## What to work on
Each entry must be given again exactly as it appears, with images excluded.

*** Block opens ***

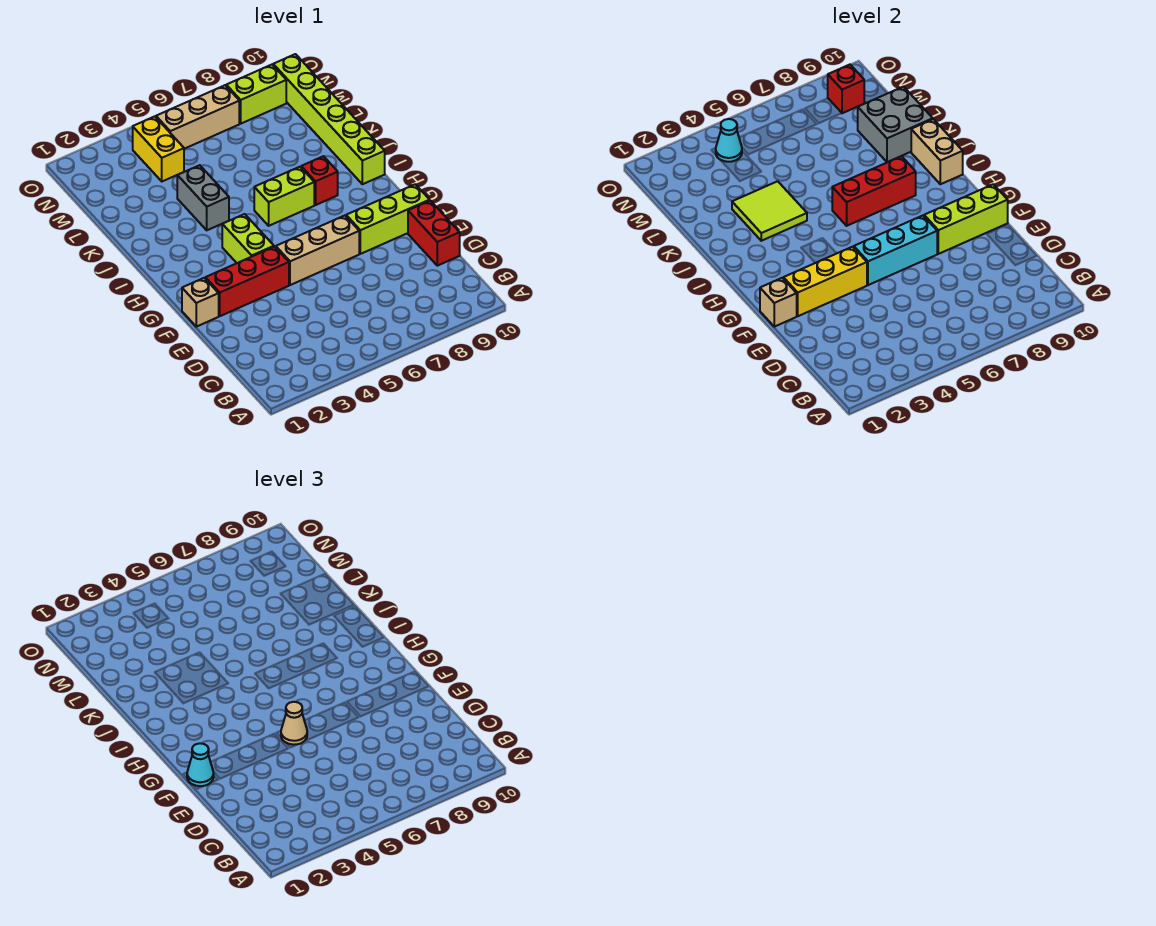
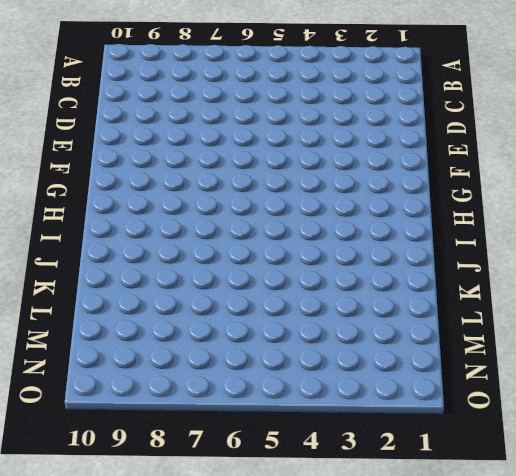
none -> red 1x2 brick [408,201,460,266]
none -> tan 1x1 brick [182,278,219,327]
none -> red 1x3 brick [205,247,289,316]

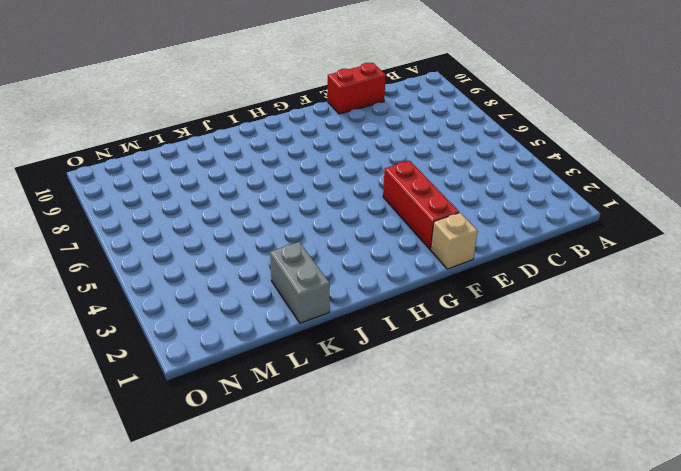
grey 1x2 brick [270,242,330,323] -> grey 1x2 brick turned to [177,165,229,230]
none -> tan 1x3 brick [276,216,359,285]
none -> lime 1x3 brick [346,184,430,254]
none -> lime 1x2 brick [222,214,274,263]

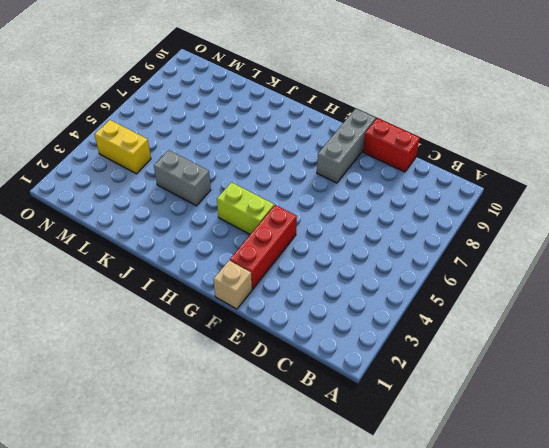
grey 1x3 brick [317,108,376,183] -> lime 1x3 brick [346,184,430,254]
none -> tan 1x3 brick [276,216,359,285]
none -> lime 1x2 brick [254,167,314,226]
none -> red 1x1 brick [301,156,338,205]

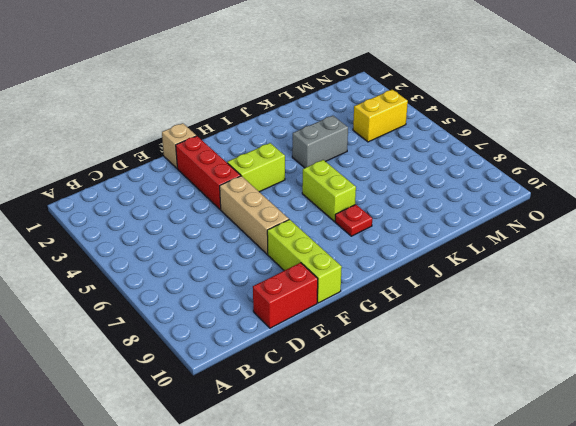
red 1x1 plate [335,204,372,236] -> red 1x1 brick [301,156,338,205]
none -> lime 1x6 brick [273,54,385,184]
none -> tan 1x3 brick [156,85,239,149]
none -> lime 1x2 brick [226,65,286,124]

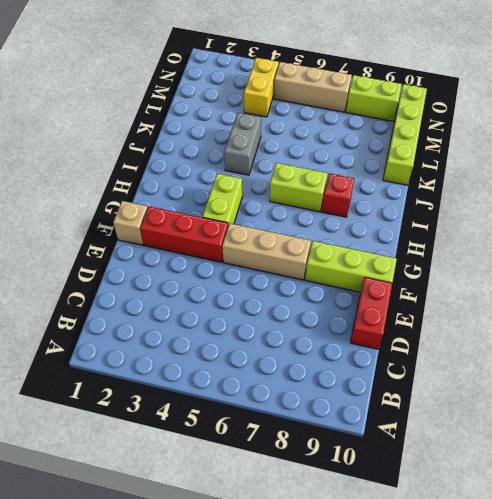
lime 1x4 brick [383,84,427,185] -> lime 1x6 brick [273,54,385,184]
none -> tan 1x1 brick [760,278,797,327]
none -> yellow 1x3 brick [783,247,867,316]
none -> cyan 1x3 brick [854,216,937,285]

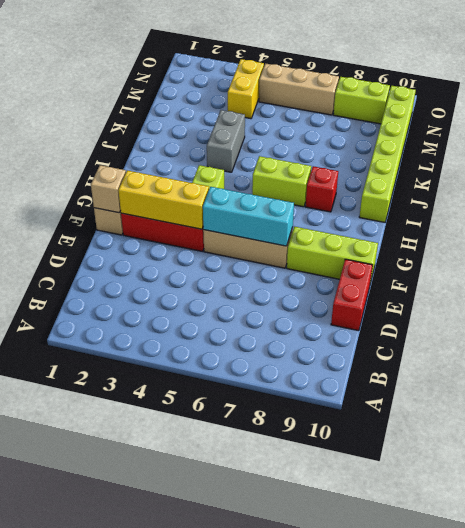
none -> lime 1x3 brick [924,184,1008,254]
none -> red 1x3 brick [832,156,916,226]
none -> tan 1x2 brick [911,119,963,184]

*** Block closes ***

## Solution to this exercise
none -> red 1x2 brick [408,201,460,266]
none -> tan 1x1 brick [182,278,219,327]
none -> red 1x3 brick [205,247,289,316]

grey 1x2 brick [270,242,330,323] -> grey 1x2 brick turned to [177,165,229,230]
none -> tan 1x3 brick [276,216,359,285]
none -> lime 1x3 brick [346,184,430,254]
none -> lime 1x2 brick [222,214,274,263]

grey 1x3 brick [317,108,376,183] -> lime 1x3 brick [346,184,430,254]
none -> tan 1x3 brick [276,216,359,285]
none -> lime 1x2 brick [254,167,314,226]
none -> red 1x1 brick [301,156,338,205]

red 1x1 plate [335,204,372,236] -> red 1x1 brick [301,156,338,205]
none -> lime 1x6 brick [273,54,385,184]
none -> tan 1x3 brick [156,85,239,149]
none -> lime 1x2 brick [226,65,286,124]

lime 1x4 brick [383,84,427,185] -> lime 1x6 brick [273,54,385,184]
none -> tan 1x1 brick [760,278,797,327]
none -> yellow 1x3 brick [783,247,867,316]
none -> cyan 1x3 brick [854,216,937,285]

none -> lime 1x3 brick [924,184,1008,254]
none -> red 1x3 brick [832,156,916,226]
none -> tan 1x2 brick [911,119,963,184]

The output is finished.